**Directions for this task**
Only some lines are wanted. Transcribe, exactly, the lines below from the line with "TFT2 pin SCK: GP5 -> GP2" up to and including the line with "SCALE1 pin DT: D5 -> none".
═══ Dataset excerpts ═══
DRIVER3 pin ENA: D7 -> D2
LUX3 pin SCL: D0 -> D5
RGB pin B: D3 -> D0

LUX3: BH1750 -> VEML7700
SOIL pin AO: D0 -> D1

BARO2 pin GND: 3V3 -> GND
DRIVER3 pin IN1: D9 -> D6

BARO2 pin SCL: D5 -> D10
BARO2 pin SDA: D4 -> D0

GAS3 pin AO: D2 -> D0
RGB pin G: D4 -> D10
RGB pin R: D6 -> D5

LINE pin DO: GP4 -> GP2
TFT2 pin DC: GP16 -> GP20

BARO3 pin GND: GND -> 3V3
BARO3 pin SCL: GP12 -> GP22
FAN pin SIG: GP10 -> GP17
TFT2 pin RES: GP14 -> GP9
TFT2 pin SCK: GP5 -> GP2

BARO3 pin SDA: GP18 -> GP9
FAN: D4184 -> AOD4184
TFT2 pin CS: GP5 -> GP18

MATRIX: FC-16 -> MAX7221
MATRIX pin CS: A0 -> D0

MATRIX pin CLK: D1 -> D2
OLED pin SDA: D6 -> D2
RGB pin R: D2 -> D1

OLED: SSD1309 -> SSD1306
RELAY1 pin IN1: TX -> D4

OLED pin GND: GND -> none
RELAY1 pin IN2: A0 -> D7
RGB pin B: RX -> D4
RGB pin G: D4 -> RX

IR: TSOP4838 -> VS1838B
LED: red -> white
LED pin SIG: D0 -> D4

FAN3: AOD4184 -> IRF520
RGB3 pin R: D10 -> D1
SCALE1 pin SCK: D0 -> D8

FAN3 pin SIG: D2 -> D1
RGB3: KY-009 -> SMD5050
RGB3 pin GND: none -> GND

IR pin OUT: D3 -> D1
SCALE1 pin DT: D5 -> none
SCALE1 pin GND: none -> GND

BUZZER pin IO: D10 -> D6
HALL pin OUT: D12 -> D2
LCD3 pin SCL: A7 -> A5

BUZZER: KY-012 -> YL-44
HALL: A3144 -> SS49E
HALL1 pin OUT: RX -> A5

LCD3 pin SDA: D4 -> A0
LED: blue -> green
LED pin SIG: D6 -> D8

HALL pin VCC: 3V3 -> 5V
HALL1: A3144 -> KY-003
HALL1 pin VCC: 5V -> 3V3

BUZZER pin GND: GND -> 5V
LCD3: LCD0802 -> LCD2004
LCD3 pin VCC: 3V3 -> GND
═══
**Expected answer**
TFT2 pin SCK: GP5 -> GP2

BARO3 pin SDA: GP18 -> GP9
FAN: D4184 -> AOD4184
TFT2 pin CS: GP5 -> GP18

MATRIX: FC-16 -> MAX7221
MATRIX pin CS: A0 -> D0

MATRIX pin CLK: D1 -> D2
OLED pin SDA: D6 -> D2
RGB pin R: D2 -> D1

OLED: SSD1309 -> SSD1306
RELAY1 pin IN1: TX -> D4

OLED pin GND: GND -> none
RELAY1 pin IN2: A0 -> D7
RGB pin B: RX -> D4
RGB pin G: D4 -> RX

IR: TSOP4838 -> VS1838B
LED: red -> white
LED pin SIG: D0 -> D4

FAN3: AOD4184 -> IRF520
RGB3 pin R: D10 -> D1
SCALE1 pin SCK: D0 -> D8

FAN3 pin SIG: D2 -> D1
RGB3: KY-009 -> SMD5050
RGB3 pin GND: none -> GND

IR pin OUT: D3 -> D1
SCALE1 pin DT: D5 -> none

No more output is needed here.